## What is being asked
Write out, word for word, every line from the one containing "cyan brick I7" through the last line of the records below, both ends included.

## Information shown
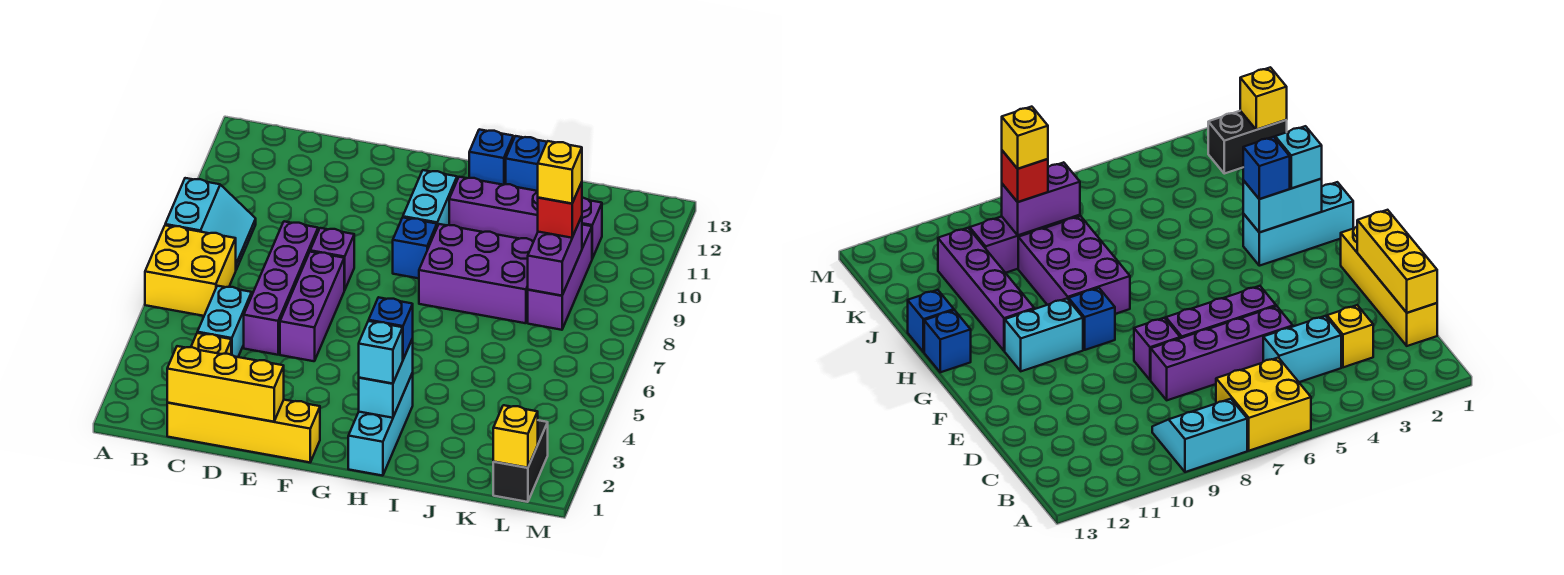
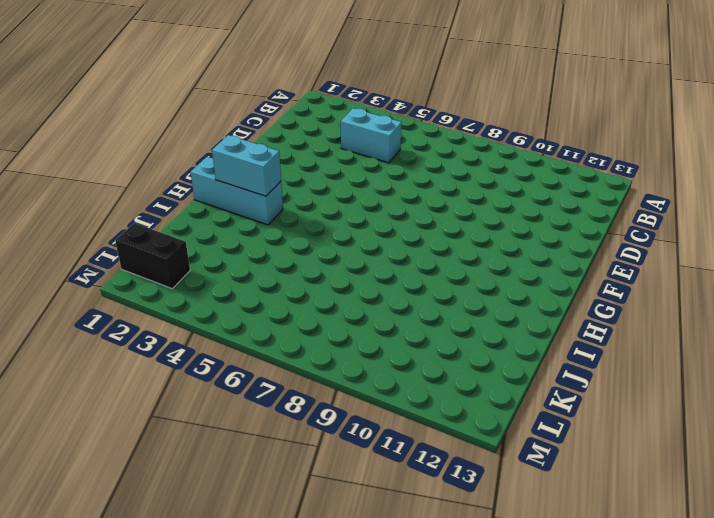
none -> yellow brick A6:B7 level 1
none -> cyan slope A8:B9 level 1 top A
none -> yellow brick C1:F1 level 1

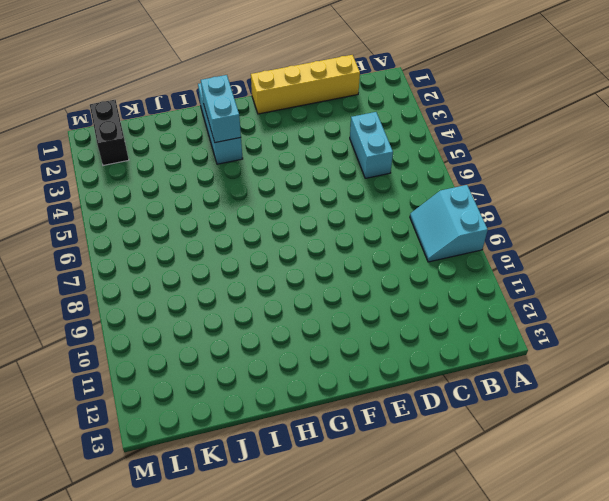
none -> yellow brick A6:B7 level 1
none -> yellow brick C3 level 1
none -> purple brick D5:D8 level 1

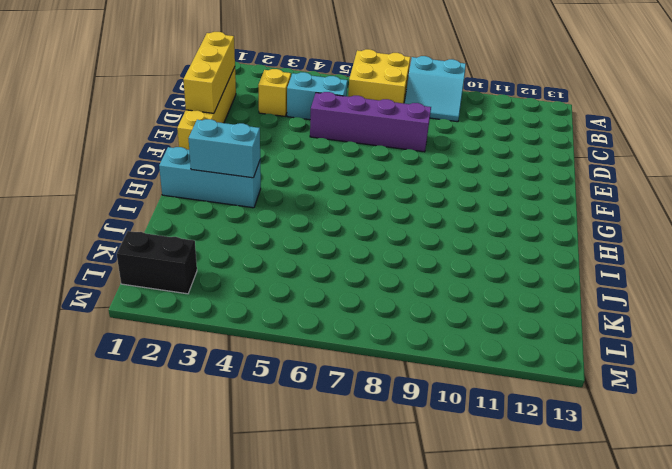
none -> purple brick E5:E7 level 1
none -> purple brick E8 level 1
none -> blue brick G9 level 1

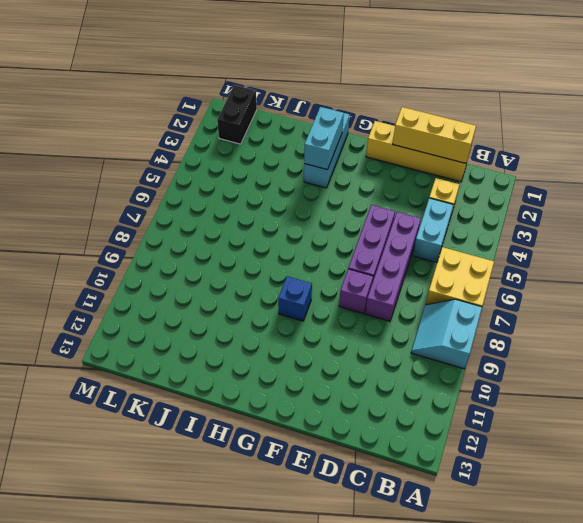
none -> cyan brick G10:G11 level 1
none -> purple brick H8:J9 level 1
none -> purple brick H11:K11 level 1

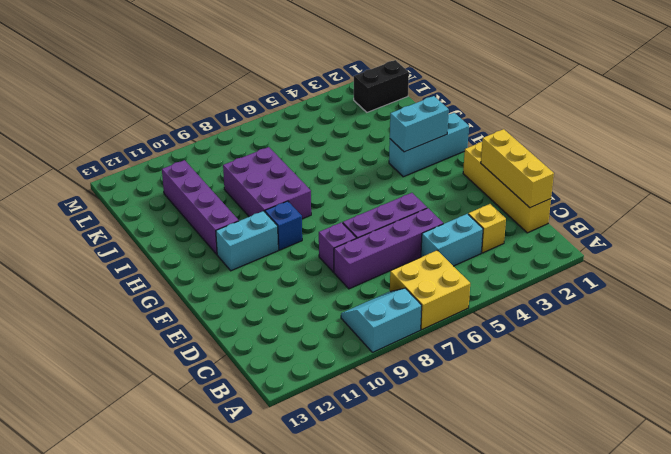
none -> blue brick H13 level 1
none -> blue brick I13 level 1
none -> purple brick K8:K10 level 1

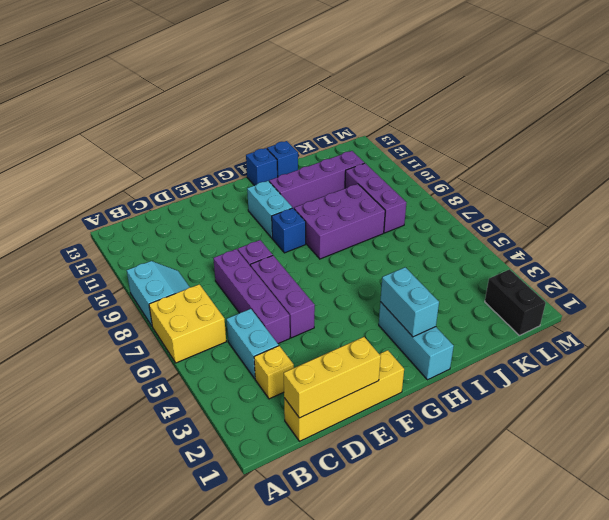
none -> purple brick K8:K9 level 2
none -> yellow brick L1 level 2
none -> cyan brick H2 level 3

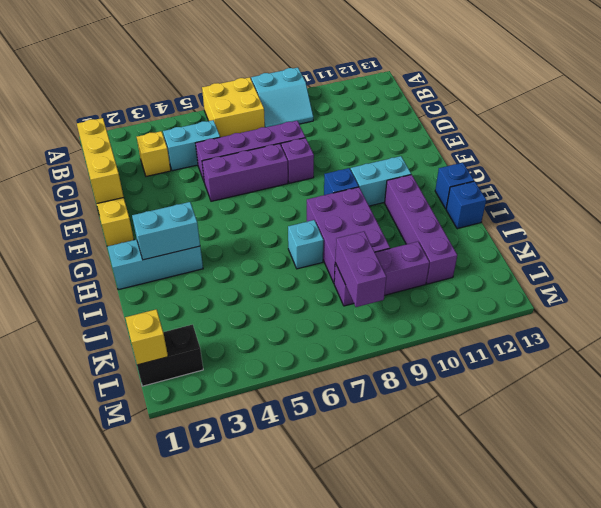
cyan brick I7 level 1 -> cyan brick H2 level 3
purple brick K8:L8 level 2 -> purple brick K8:K9 level 2
none -> blue brick H3 level 3
none -> red brick K9 level 3
none -> yellow brick K9 level 4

## Reply to the task
cyan brick I7 level 1 -> cyan brick H2 level 3
purple brick K8:L8 level 2 -> purple brick K8:K9 level 2
none -> blue brick H3 level 3
none -> red brick K9 level 3
none -> yellow brick K9 level 4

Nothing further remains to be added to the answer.